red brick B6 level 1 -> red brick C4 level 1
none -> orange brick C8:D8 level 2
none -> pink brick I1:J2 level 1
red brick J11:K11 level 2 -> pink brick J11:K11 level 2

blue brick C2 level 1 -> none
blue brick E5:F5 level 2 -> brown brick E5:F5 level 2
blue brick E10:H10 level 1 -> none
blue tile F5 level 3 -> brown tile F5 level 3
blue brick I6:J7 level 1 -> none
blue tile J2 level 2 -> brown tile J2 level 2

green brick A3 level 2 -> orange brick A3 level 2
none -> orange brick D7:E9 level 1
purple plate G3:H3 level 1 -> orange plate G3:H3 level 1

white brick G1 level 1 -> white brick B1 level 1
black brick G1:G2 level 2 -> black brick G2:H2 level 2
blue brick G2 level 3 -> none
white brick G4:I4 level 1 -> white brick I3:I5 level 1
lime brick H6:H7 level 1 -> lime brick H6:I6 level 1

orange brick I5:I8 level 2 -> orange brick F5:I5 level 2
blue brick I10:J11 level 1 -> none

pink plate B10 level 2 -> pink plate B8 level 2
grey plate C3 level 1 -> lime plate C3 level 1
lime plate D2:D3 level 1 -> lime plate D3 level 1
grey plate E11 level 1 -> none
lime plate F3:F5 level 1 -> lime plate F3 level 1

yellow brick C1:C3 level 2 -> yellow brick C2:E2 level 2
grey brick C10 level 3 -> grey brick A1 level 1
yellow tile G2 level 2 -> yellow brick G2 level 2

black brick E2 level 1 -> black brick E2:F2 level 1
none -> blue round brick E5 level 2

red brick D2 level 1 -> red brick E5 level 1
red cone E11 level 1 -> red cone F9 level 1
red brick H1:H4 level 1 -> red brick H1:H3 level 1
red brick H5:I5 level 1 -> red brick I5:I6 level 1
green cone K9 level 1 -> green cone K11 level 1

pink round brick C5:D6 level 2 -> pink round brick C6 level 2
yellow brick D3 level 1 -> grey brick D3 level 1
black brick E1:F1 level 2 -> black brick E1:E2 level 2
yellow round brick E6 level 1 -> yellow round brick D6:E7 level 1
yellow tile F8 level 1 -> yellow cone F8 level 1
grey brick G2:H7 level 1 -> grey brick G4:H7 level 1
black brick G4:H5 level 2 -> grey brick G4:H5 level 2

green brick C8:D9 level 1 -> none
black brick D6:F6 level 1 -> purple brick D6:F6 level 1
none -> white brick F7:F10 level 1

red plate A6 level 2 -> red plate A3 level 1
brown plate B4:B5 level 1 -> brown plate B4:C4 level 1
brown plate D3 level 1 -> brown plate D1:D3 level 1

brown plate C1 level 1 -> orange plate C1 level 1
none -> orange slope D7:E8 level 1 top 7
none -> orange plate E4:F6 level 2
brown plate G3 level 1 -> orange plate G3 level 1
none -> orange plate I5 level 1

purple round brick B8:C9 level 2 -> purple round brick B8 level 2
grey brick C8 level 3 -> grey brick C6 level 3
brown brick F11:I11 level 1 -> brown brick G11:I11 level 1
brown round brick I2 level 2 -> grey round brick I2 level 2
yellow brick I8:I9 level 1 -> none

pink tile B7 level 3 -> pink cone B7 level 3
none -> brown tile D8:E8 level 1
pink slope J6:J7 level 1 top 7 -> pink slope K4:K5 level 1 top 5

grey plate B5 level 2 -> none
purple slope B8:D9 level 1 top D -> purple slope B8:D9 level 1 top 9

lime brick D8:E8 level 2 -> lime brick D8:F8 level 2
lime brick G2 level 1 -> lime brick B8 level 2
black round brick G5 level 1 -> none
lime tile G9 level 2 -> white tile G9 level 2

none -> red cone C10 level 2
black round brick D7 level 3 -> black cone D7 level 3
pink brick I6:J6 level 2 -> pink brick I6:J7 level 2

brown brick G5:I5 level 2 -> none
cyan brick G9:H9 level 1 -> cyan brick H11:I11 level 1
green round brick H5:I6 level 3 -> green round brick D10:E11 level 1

Try it:
Once the line containing "blue tile F5 level 3 -> brown tile F5 level 3" has been written out, please stop; every line before it, back to the first line of the records above, should be given exactly.

Output for this task:
red brick B6 level 1 -> red brick C4 level 1
none -> orange brick C8:D8 level 2
none -> pink brick I1:J2 level 1
red brick J11:K11 level 2 -> pink brick J11:K11 level 2

blue brick C2 level 1 -> none
blue brick E5:F5 level 2 -> brown brick E5:F5 level 2
blue brick E10:H10 level 1 -> none
blue tile F5 level 3 -> brown tile F5 level 3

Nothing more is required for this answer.